» **WHAT THE EXERCISE ASKS**
Look through the listing below and report every line that contains "grün".

» **DATA FOR THIS EXERCISE**
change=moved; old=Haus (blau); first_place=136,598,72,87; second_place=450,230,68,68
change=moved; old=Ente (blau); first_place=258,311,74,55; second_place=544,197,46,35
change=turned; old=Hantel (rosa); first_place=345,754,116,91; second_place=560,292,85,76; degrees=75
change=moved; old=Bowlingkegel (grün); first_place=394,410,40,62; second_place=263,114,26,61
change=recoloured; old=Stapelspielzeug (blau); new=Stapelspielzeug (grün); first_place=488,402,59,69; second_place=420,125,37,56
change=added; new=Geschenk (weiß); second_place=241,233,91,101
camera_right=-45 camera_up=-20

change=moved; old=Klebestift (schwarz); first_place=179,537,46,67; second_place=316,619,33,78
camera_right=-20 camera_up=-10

» **REPLY TO THE EXERCISE**
change=moved; old=Bowlingkegel (grün); first_place=394,410,40,62; second_place=263,114,26,61
change=recoloured; old=Stapelspielzeug (blau); new=Stapelspielzeug (grün); first_place=488,402,59,69; second_place=420,125,37,56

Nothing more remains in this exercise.